**WORK INSTRUCTION**
Omit the pictures. Print each entry below exactly.

Stored entries
━━━━

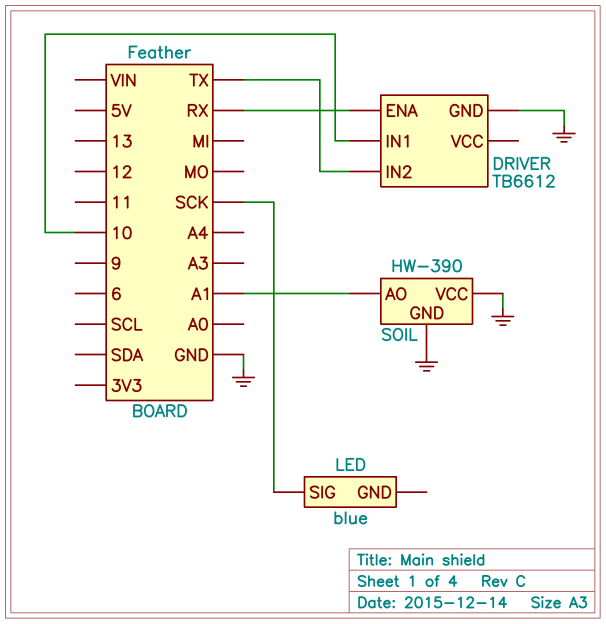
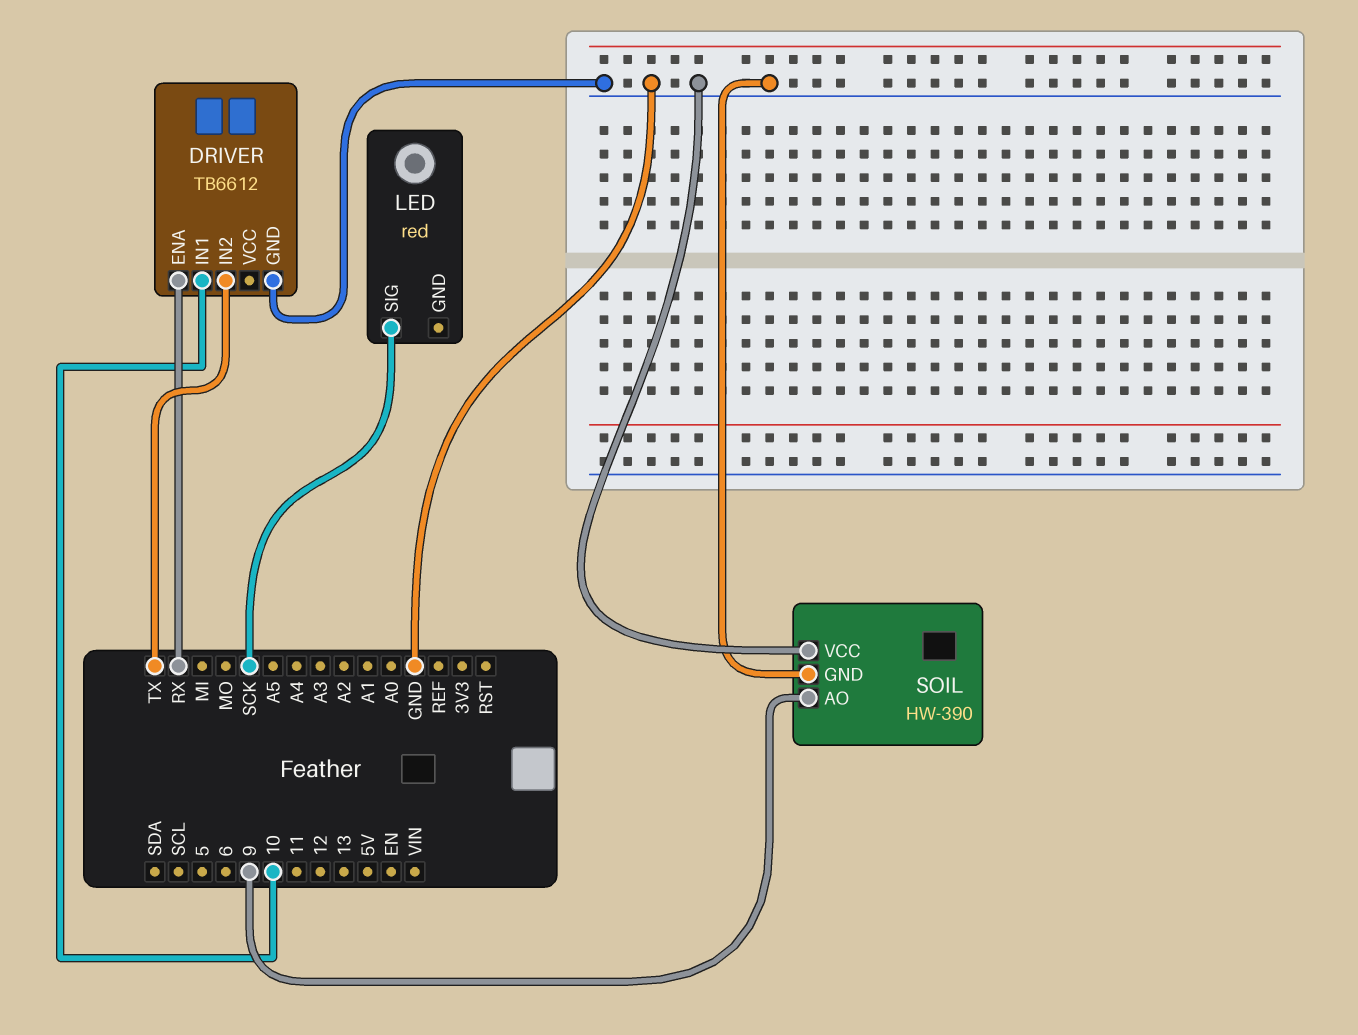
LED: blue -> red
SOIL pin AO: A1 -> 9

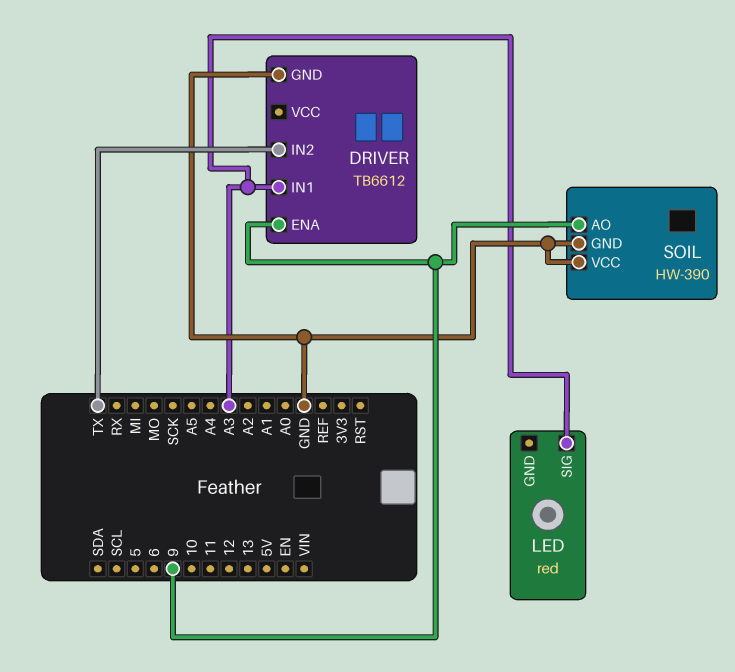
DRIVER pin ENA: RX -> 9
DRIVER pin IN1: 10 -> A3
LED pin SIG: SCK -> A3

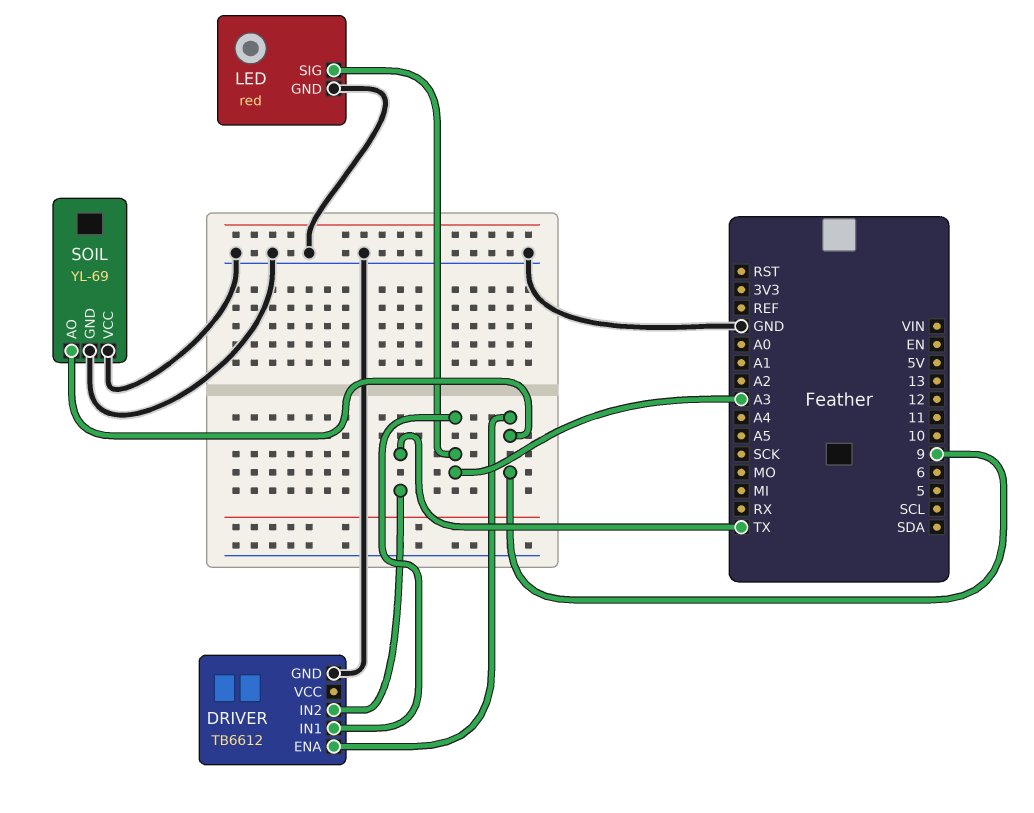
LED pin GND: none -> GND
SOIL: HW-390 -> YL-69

━━━━

**RESPONSE BELOW**
LED: blue -> red
SOIL pin AO: A1 -> 9

DRIVER pin ENA: RX -> 9
DRIVER pin IN1: 10 -> A3
LED pin SIG: SCK -> A3

LED pin GND: none -> GND
SOIL: HW-390 -> YL-69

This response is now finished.